• AIM OF THE EXERCISE
In the records that follow, find the line with "type=shifted; before=red tomagipu;"; from there, retype every line exactly through the line with "type=swapped; before=purple tomagipu;", which also belongs to the answer.

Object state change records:
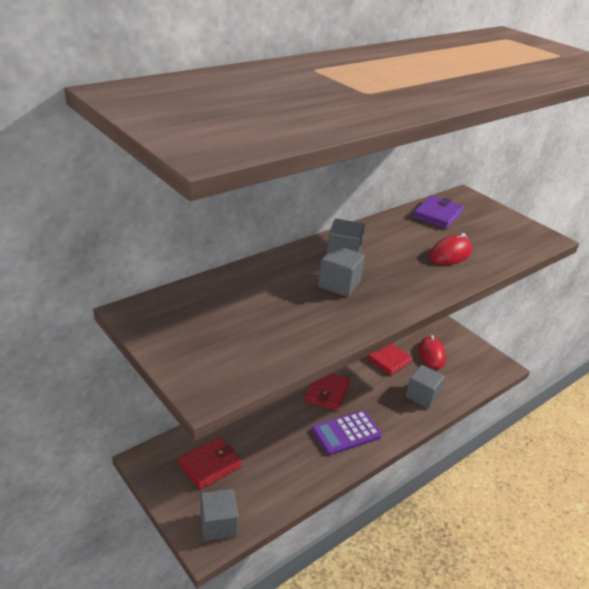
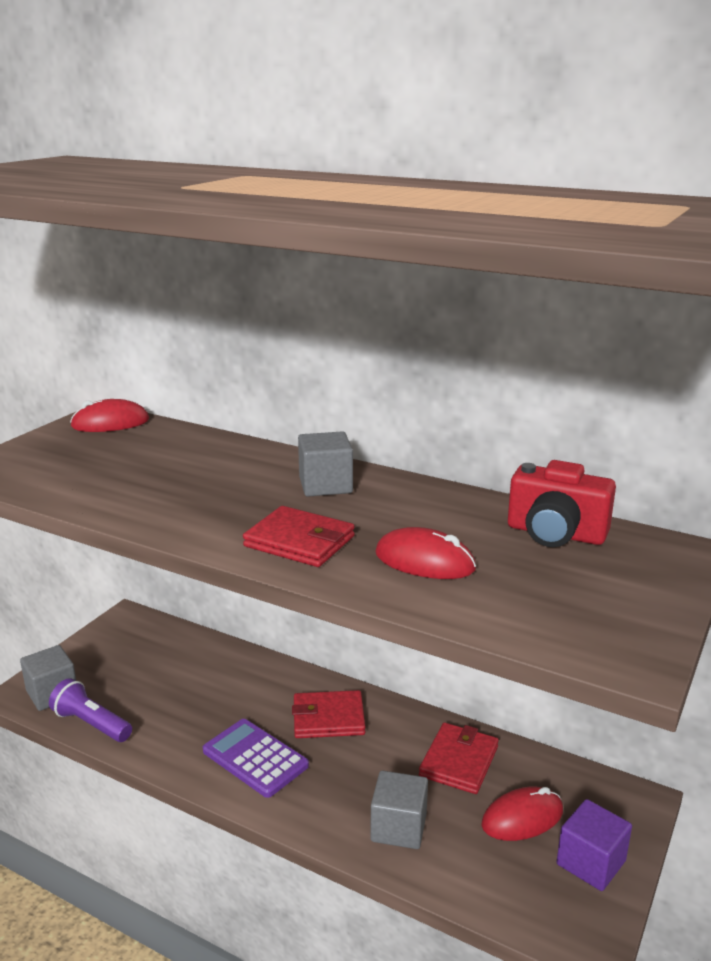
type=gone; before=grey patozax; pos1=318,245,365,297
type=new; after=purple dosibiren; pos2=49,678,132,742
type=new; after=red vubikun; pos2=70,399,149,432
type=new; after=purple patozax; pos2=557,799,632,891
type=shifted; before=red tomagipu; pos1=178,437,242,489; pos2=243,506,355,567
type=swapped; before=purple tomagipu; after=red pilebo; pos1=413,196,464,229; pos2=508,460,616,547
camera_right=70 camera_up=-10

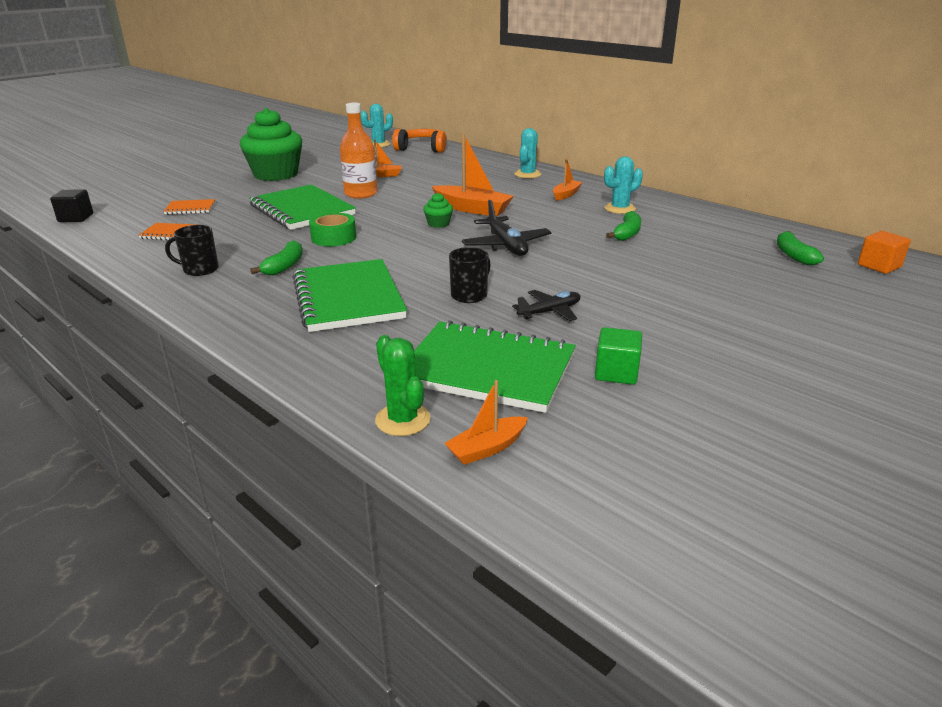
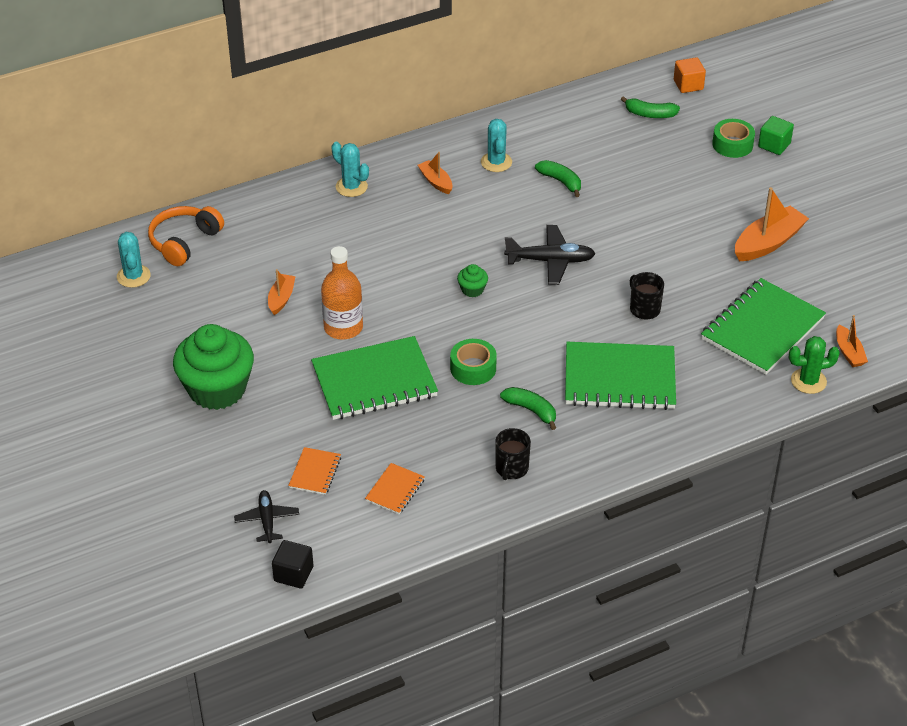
type=new; after=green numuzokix; pos2=712,119,755,158
type=shifted; before=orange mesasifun; pos1=432,134,514,217; pos2=735,187,809,261
type=shifted; before=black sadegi; pos1=512,290,580,321; pos2=234,490,299,543
type=shifted; before=green patozax; pos1=595,327,642,385; pos2=758,116,794,155
camera_right=-70 camera_up=15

• RESPONSE TO THIS EXERCISE
type=shifted; before=red tomagipu; pos1=178,437,242,489; pos2=243,506,355,567
type=swapped; before=purple tomagipu; after=red pilebo; pos1=413,196,464,229; pos2=508,460,616,547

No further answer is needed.